====== DATA IN THIS EXERCISE ======

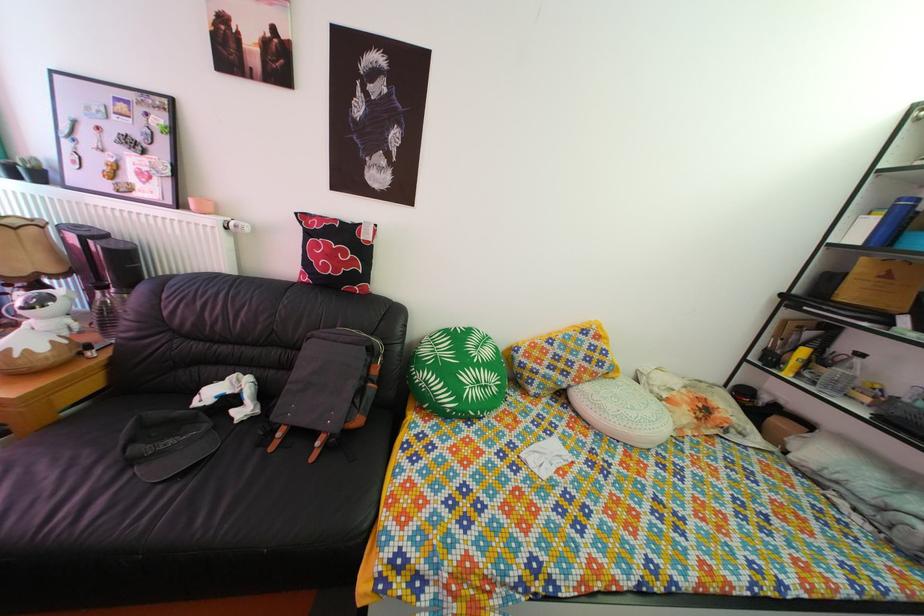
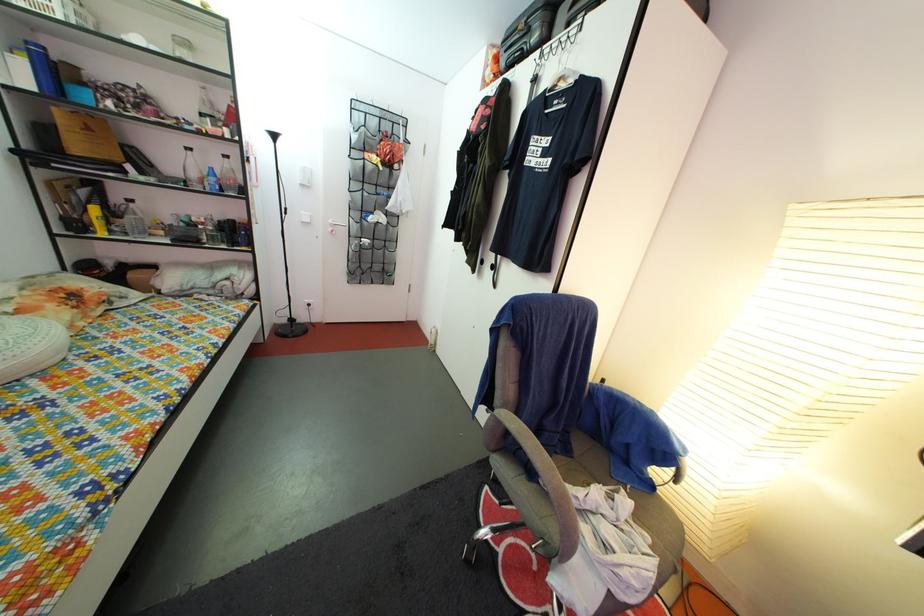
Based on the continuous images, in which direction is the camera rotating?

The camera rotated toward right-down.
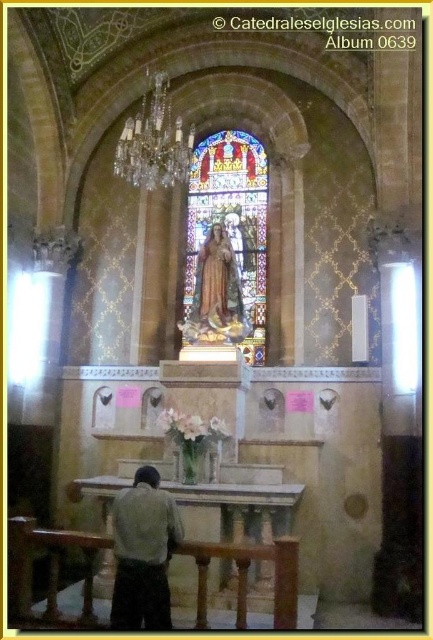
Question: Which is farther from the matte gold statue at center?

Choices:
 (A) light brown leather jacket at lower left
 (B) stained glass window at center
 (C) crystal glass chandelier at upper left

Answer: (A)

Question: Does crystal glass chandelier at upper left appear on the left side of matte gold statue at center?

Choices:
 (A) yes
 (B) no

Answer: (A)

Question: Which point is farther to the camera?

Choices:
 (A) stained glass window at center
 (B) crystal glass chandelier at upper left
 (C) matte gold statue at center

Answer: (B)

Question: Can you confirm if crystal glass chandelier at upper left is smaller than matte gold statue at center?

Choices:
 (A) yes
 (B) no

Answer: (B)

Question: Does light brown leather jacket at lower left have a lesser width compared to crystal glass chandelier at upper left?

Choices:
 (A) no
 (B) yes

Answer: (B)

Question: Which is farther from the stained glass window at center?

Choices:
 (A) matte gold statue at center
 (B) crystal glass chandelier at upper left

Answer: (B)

======
====== DATA IN THIS EXERCISE ======

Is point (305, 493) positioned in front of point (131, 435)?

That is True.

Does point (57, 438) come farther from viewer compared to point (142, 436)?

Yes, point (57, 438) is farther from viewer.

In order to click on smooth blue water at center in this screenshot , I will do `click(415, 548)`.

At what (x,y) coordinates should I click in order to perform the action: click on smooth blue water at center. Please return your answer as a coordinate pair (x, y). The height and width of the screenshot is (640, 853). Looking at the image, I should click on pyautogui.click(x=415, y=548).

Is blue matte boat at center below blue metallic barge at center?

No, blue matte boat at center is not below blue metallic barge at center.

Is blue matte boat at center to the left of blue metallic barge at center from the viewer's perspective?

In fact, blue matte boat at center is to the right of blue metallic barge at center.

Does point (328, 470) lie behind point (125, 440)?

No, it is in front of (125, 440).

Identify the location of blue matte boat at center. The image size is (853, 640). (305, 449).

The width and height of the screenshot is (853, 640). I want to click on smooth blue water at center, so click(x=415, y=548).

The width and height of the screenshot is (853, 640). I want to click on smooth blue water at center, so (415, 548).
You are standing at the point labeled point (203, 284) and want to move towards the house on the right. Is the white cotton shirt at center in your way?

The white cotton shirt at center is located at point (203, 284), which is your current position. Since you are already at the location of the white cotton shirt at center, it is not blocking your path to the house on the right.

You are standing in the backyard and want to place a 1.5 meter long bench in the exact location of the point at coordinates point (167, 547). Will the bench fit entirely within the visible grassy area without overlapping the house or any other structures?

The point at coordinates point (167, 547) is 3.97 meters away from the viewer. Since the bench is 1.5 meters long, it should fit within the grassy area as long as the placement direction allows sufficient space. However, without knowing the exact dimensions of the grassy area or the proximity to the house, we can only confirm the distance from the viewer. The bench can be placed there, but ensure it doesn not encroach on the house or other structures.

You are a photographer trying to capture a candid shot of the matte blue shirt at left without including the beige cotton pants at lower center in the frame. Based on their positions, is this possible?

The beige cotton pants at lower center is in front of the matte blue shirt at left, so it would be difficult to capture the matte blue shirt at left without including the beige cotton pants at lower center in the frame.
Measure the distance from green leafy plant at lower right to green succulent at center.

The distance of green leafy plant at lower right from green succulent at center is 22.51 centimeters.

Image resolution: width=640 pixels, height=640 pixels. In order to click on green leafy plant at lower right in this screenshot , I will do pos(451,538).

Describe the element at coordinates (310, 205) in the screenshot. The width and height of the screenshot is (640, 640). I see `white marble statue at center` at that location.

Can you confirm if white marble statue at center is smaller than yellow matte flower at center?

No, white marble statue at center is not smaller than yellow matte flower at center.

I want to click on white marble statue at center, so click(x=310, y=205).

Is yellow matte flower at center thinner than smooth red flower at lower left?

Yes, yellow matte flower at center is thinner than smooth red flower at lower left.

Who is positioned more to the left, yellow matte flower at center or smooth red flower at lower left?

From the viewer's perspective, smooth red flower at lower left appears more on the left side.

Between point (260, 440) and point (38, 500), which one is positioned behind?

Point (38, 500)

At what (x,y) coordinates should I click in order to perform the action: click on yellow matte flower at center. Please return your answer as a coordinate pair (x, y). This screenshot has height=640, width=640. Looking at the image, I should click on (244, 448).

======

REQUIREMENT: Turn the lines of the listing, from the line containing "Identify the location" through the line containing "Image resolution: width=640", into a JSON list of strings, one per line, leaving out blank lines.

IN RESPONSE:
[
  "Identify the location of blue matte boat at center. The image size is (853, 640). (305, 449).",
  "The width and height of the screenshot is (853, 640). I want to click on smooth blue water at center, so click(x=415, y=548).",
  "The width and height of the screenshot is (853, 640). I want to click on smooth blue water at center, so (415, 548).",
  "You are standing at the point labeled point (203, 284) and want to move towards the house on the right. Is the white cotton shirt at center in your way?",
  "The white cotton shirt at center is located at point (203, 284), which is your current position. Since you are already at the location of the white cotton shirt at center, it is not blocking your path to the house on the right.",
  "You are standing in the backyard and want to place a 1.5 meter long bench in the exact location of the point at coordinates point (167, 547). Will the bench fit entirely within the visible grassy area without overlapping the house or any other structures?",
  "The point at coordinates point (167, 547) is 3.97 meters away from the viewer. Since the bench is 1.5 meters long, it should fit within the grassy area as long as the placement direction allows sufficient space. However, without knowing the exact dimensions of the grassy area or the proximity to the house, we can only confirm the distance from the viewer. The bench can be placed there, but ensure it doesn not encroach on the house or other structures.",
  "You are a photographer trying to capture a candid shot of the matte blue shirt at left without including the beige cotton pants at lower center in the frame. Based on their positions, is this possible?",
  "The beige cotton pants at lower center is in front of the matte blue shirt at left, so it would be difficult to capture the matte blue shirt at left without including the beige cotton pants at lower center in the frame.",
  "Measure the distance from green leafy plant at lower right to green succulent at center.",
  "The distance of green leafy plant at lower right from green succulent at center is 22.51 centimeters.",
  "Image resolution: width=640 pixels, height=640 pixels. In order to click on green leafy plant at lower right in this screenshot , I will do pos(451,538)."
]